Detected change data
*** Begin section ***

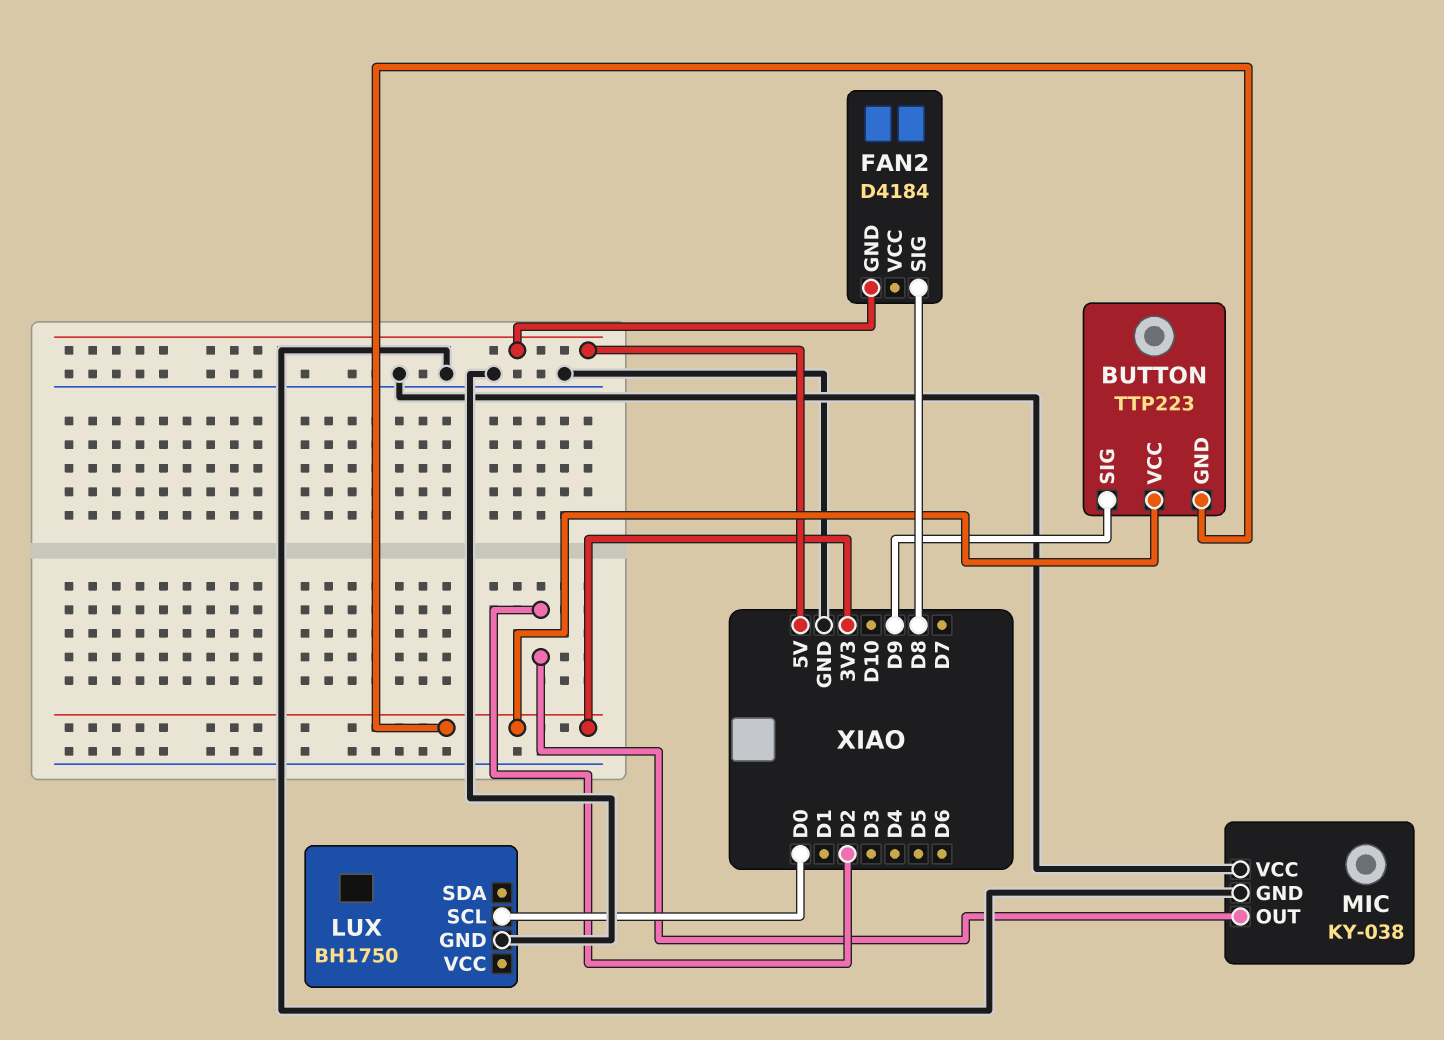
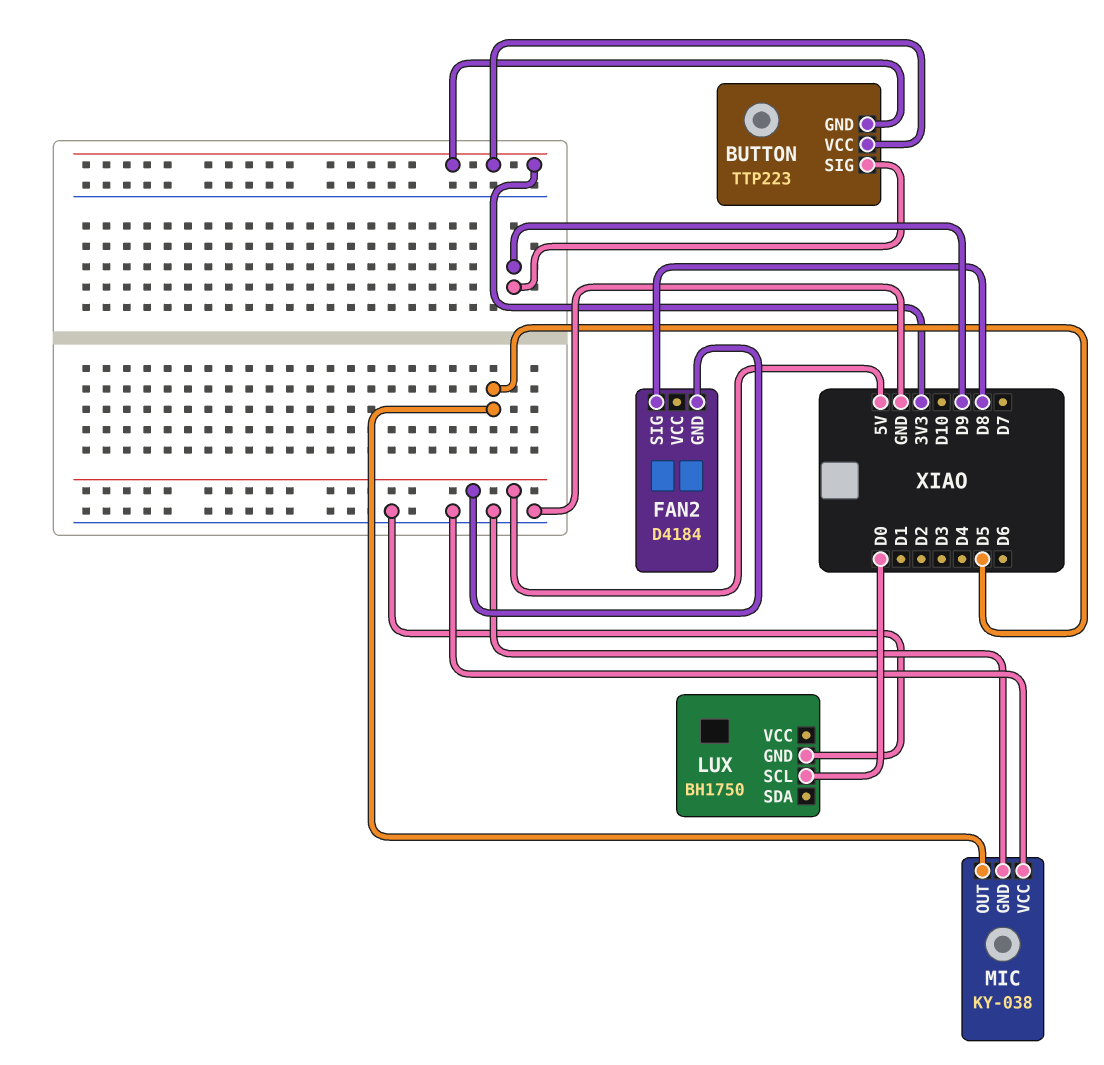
MIC pin OUT: D2 -> D5

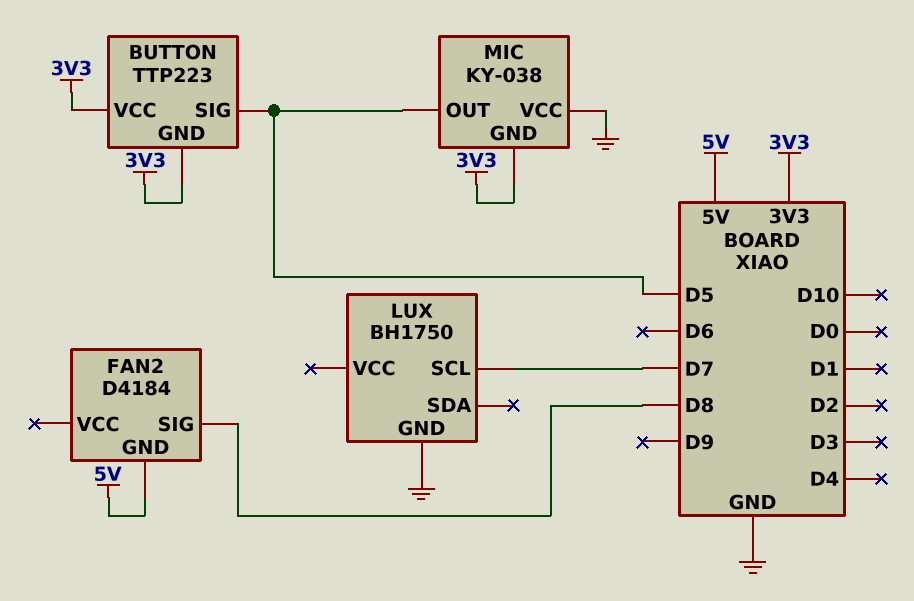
BUTTON pin SIG: D9 -> D5
LUX pin SCL: D0 -> D7
MIC pin GND: GND -> 3V3

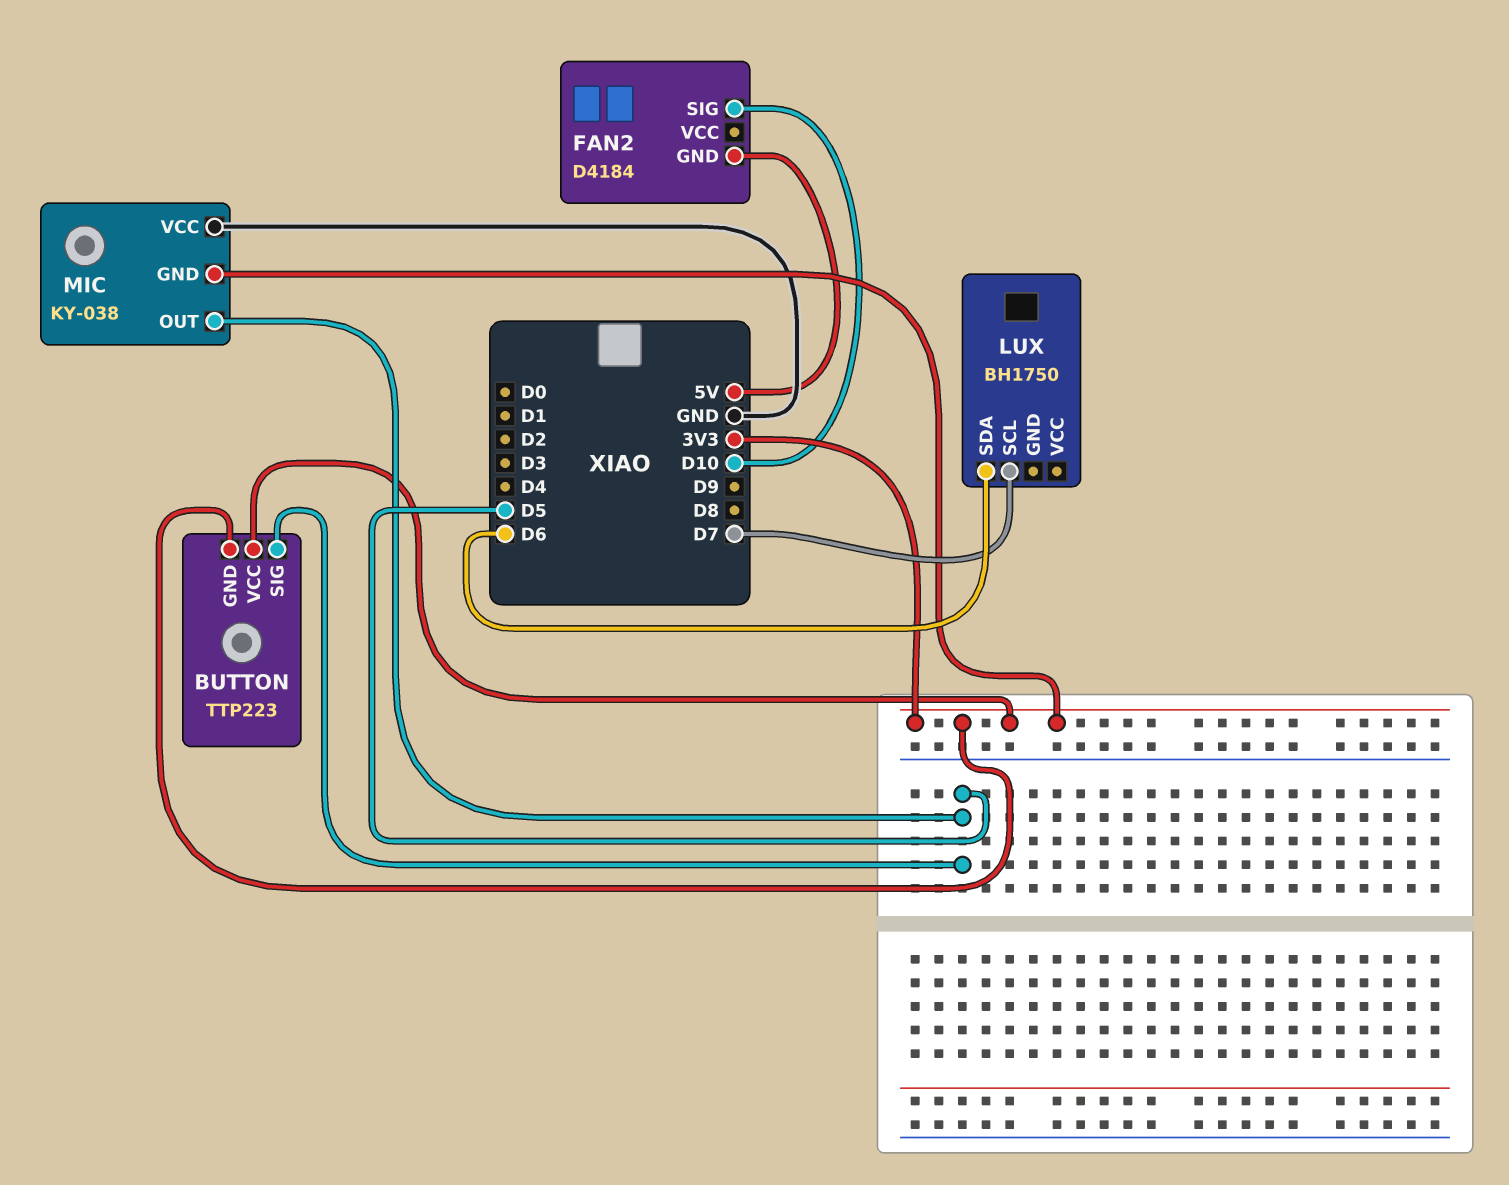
FAN2 pin SIG: D8 -> D10
LUX pin GND: GND -> none
LUX pin SDA: none -> D6

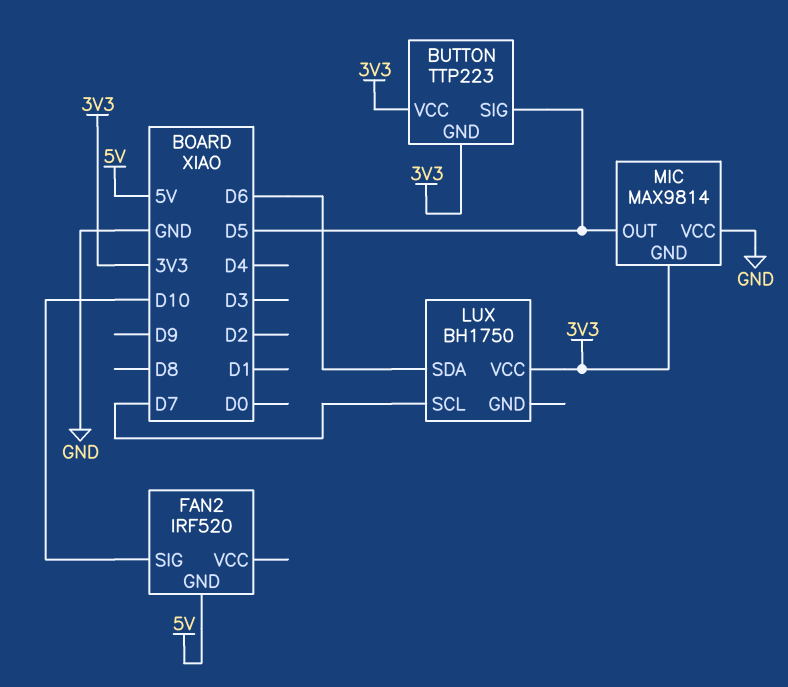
FAN2: D4184 -> IRF520
LUX pin VCC: none -> 3V3
MIC: KY-038 -> MAX9814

*** End section ***

▶ _WHAT IS NEEDED_
The expected output is each line of the records above that includes the word "none".

▶ _SOLUTION_
LUX pin GND: GND -> none
LUX pin SDA: none -> D6
LUX pin VCC: none -> 3V3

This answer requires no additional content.